INFORMATION GIVEN
• • •
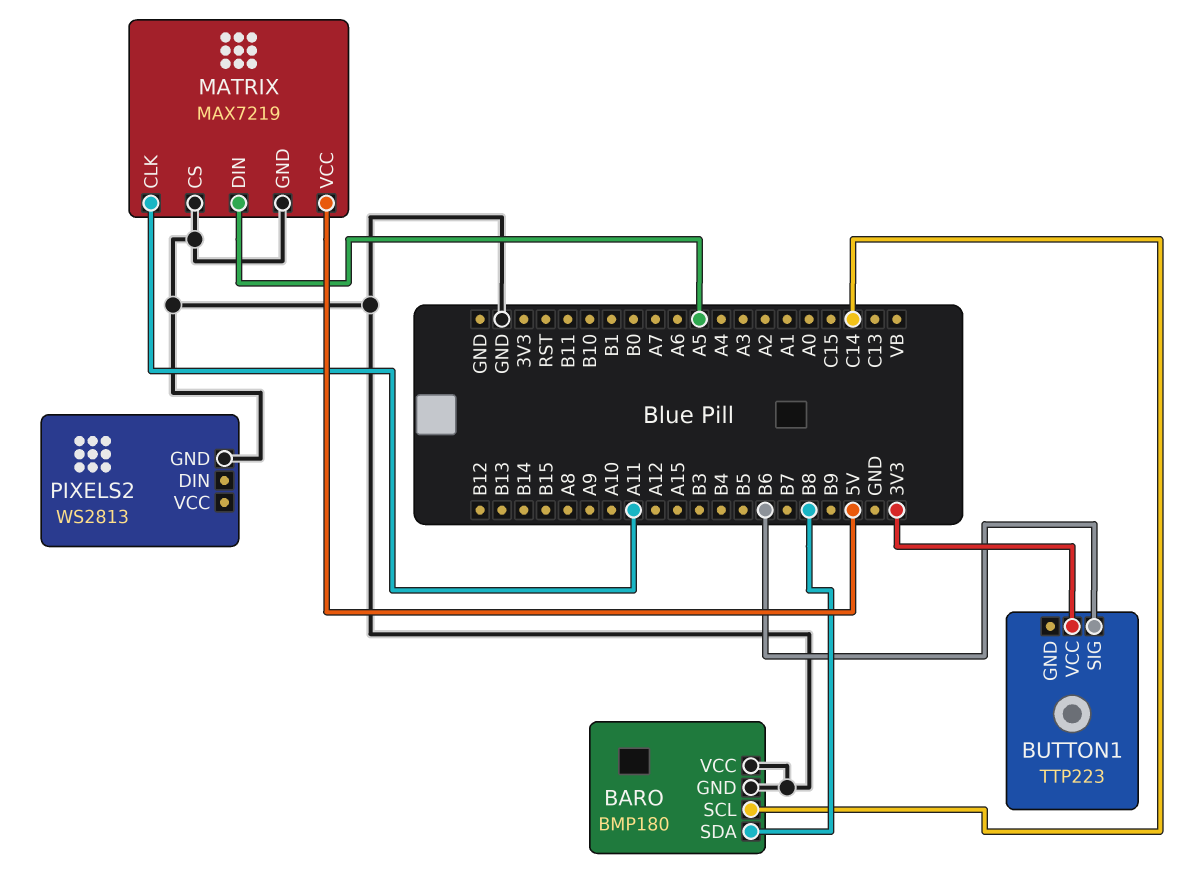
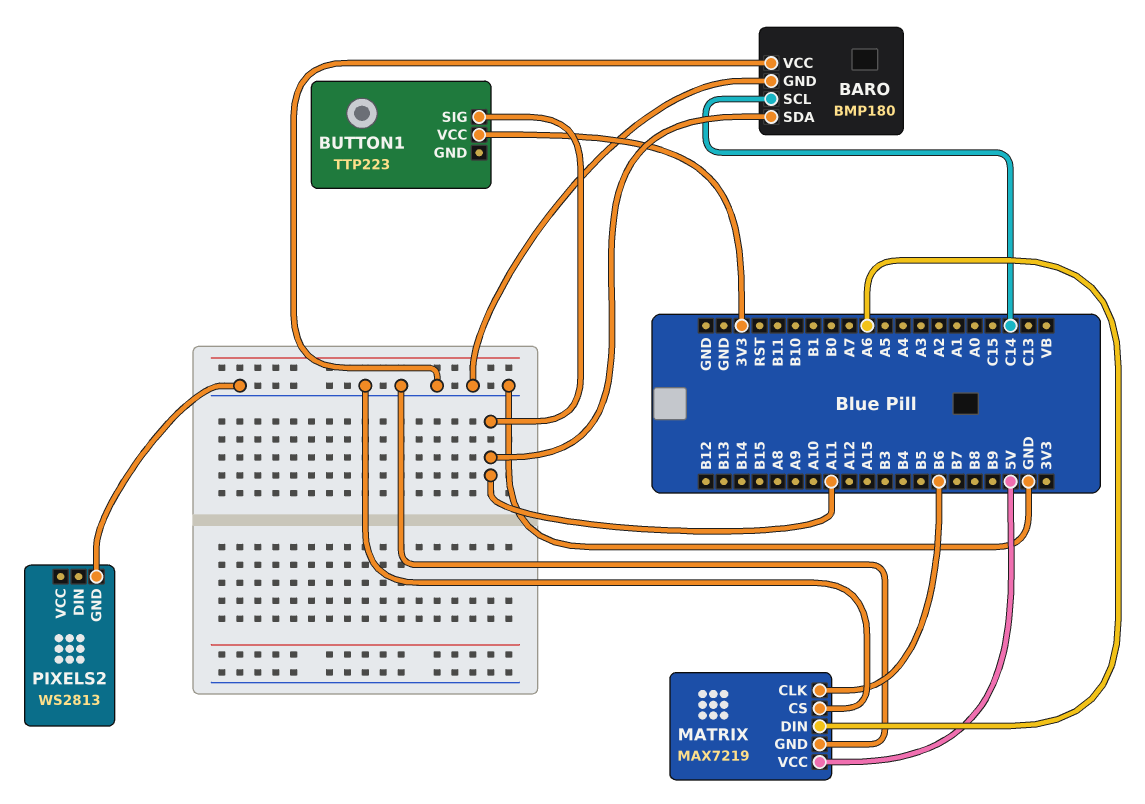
BARO pin SDA: B8 -> A11
BUTTON1 pin SIG: B6 -> A11
MATRIX pin CLK: A11 -> B6
MATRIX pin DIN: A5 -> A6

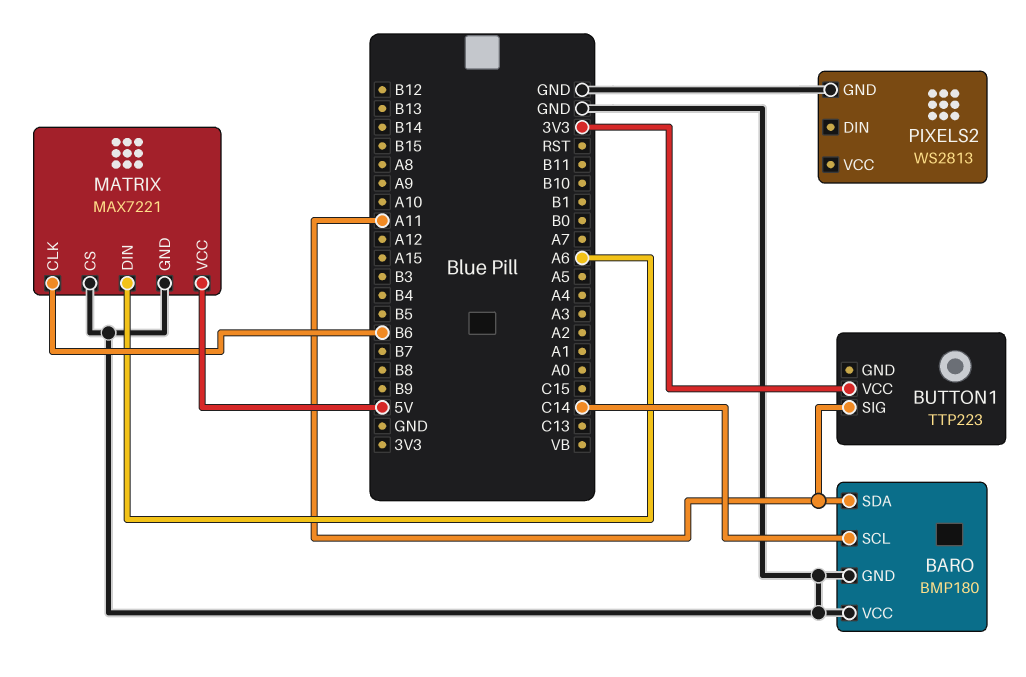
MATRIX: MAX7219 -> MAX7221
• • •
ACTIVITY
Drop the pictures and reproduce the rest of the data above exactly.

RESULT OF THE TASK
BARO pin SDA: B8 -> A11
BUTTON1 pin SIG: B6 -> A11
MATRIX pin CLK: A11 -> B6
MATRIX pin DIN: A5 -> A6

MATRIX: MAX7219 -> MAX7221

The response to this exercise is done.